Print the records below word for word, beginning with the first line and ending once the line containing "white domino (no. 2 from left)" is printed.
%%
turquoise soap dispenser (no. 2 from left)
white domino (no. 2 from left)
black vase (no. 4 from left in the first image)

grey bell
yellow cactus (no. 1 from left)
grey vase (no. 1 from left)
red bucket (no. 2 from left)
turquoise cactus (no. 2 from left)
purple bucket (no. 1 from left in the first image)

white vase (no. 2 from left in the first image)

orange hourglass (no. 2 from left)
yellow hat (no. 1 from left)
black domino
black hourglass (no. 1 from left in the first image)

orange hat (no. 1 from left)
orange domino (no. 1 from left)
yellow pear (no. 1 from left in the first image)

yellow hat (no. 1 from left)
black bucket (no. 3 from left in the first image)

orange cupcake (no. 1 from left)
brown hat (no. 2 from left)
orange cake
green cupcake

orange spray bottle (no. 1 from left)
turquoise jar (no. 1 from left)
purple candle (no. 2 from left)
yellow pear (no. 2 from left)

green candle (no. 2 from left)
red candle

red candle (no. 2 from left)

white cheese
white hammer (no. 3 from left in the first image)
%%
Task solution
turquoise soap dispenser (no. 2 from left)
white domino (no. 2 from left)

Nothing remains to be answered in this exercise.